_TASK INPUTS_

---

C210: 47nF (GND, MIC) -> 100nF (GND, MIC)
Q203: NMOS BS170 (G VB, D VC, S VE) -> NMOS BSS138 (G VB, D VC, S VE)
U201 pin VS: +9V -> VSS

---

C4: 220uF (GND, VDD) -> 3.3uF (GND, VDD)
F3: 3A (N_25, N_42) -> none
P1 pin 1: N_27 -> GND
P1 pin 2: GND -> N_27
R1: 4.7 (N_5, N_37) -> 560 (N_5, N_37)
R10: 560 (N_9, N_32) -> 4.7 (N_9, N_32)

---

_EXERCISE_
Repeat word for word the lines above that run from the line containing "C4: 220uF (GND, VDD) -> 3.3uF (GND, VDD)" through the line containing "R10: 560 (N_9, N_32) -> 4.7 (N_9, N_32)", both ends included, and nothing else.

_SOLUTION TO THE PROBLEM_
C4: 220uF (GND, VDD) -> 3.3uF (GND, VDD)
F3: 3A (N_25, N_42) -> none
P1 pin 1: N_27 -> GND
P1 pin 2: GND -> N_27
R1: 4.7 (N_5, N_37) -> 560 (N_5, N_37)
R10: 560 (N_9, N_32) -> 4.7 (N_9, N_32)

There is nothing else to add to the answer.